» THE TASK: Scan the material for the word "switch", and copy each line where it shows up.

» EXCERPTED RECORDS:
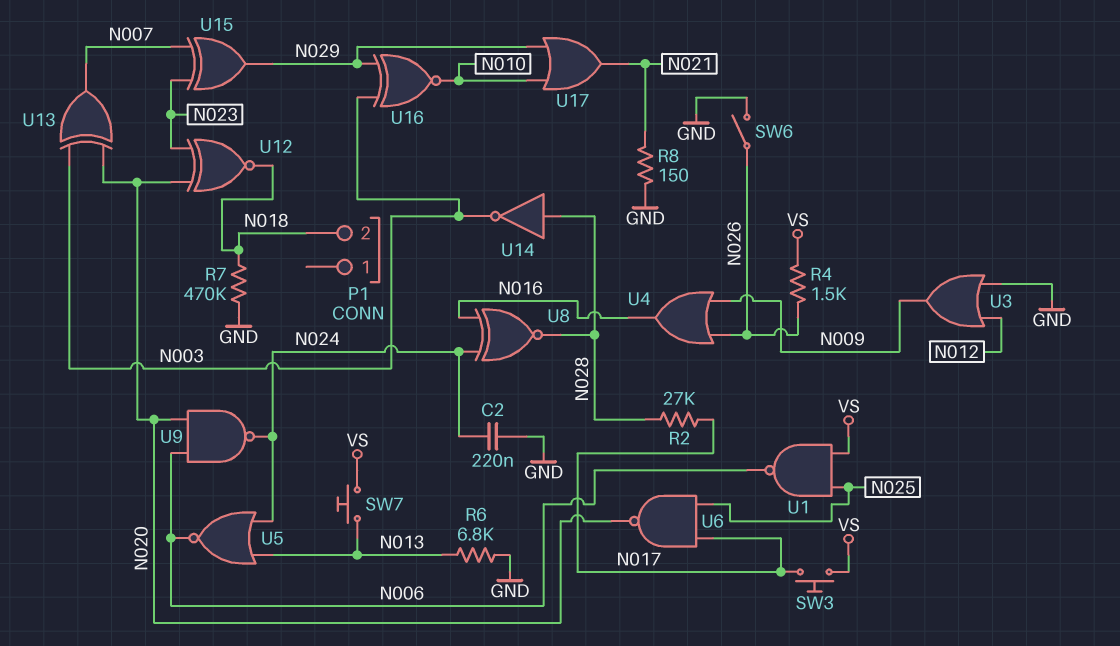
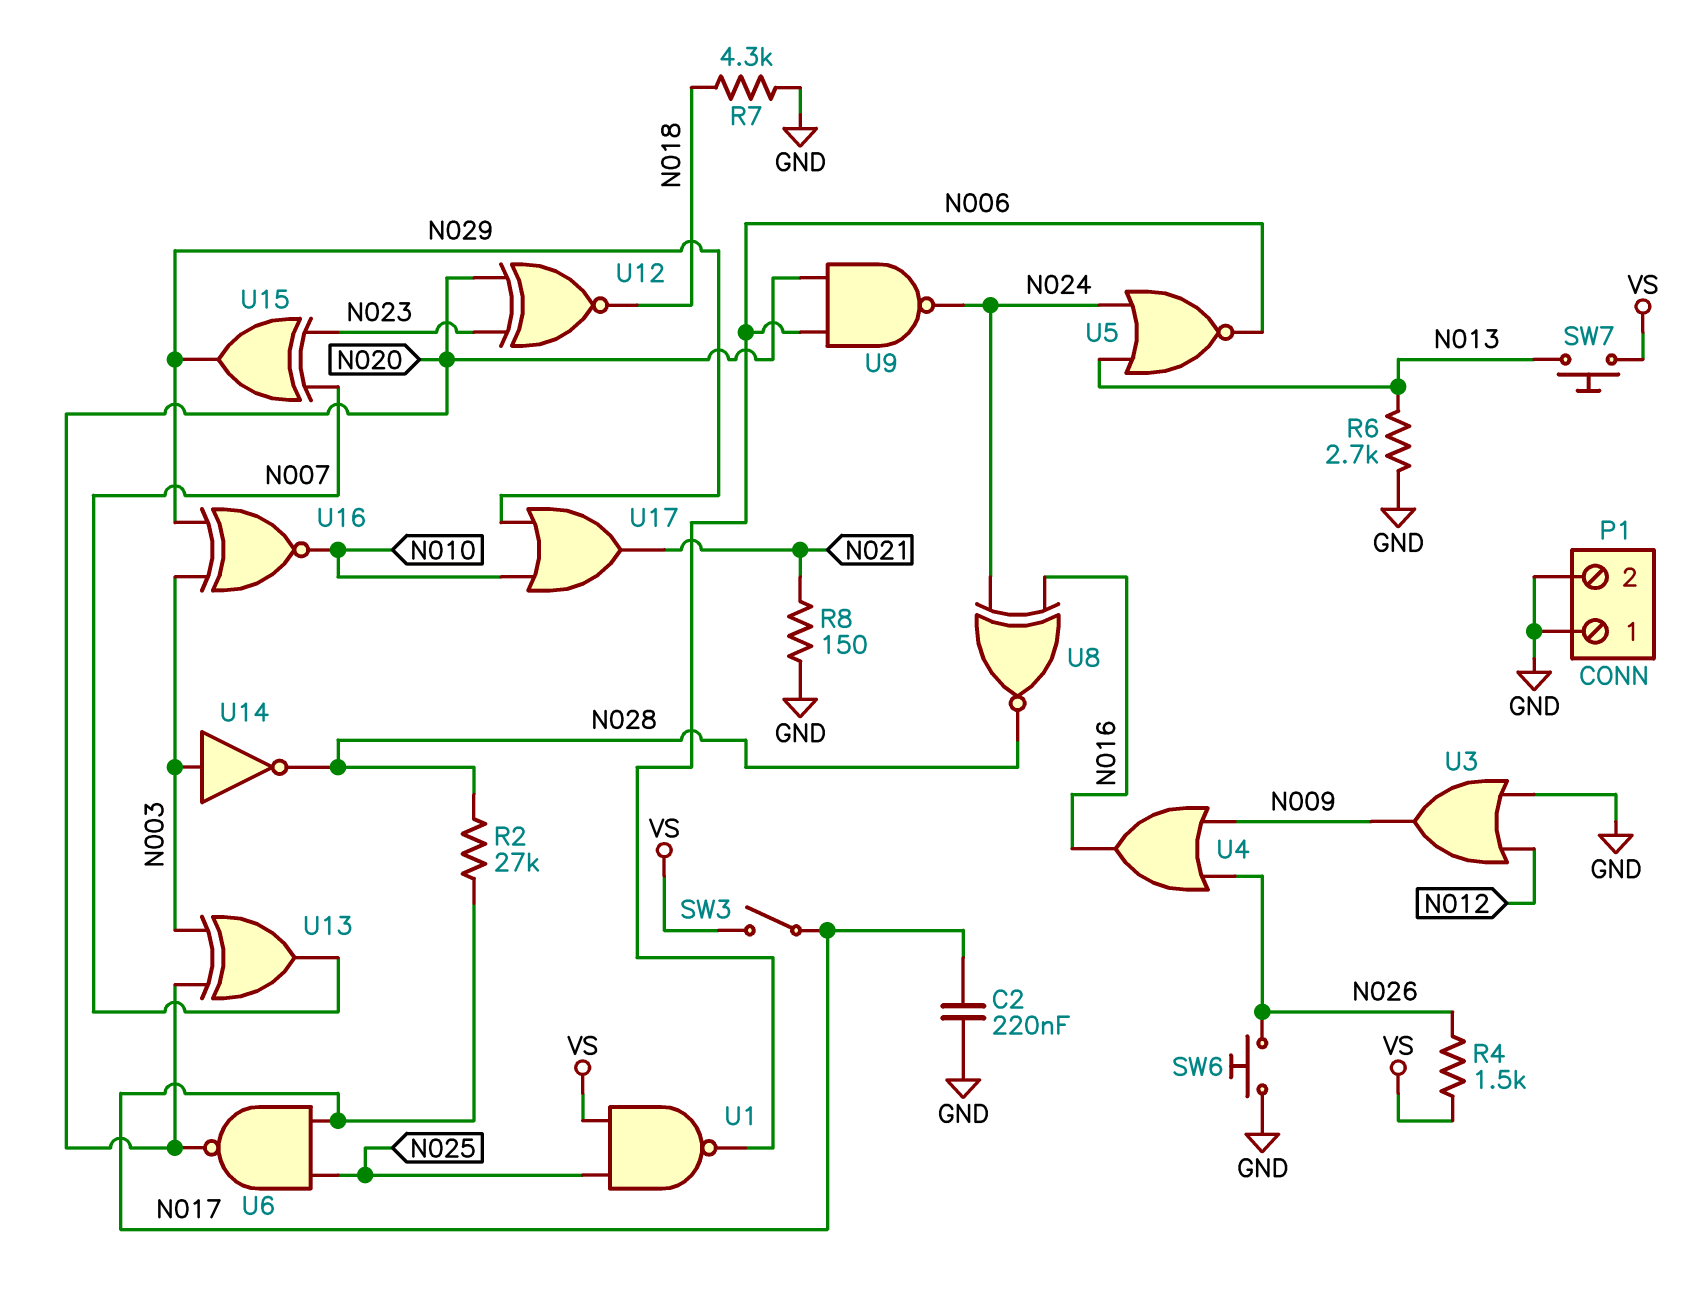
C2: 220nF (GND, N024) -> 220nF (GND, N017)
P1 pin 1: none -> GND
P1 pin 2: N018 -> GND
R6: 6.8k (GND, N013) -> 2.7k (GND, N013)
R7: 470k (GND, N018) -> 4.3k (GND, N018)
SW3: button (N017, VS) -> switch (N017, VS)
SW6: switch (GND, N026) -> button (GND, N026)
U14: NOT (in N028, out N003) -> NOT (in N003, out N028)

» REPLY TO THE TASK:
SW3: button (N017, VS) -> switch (N017, VS)
SW6: switch (GND, N026) -> button (GND, N026)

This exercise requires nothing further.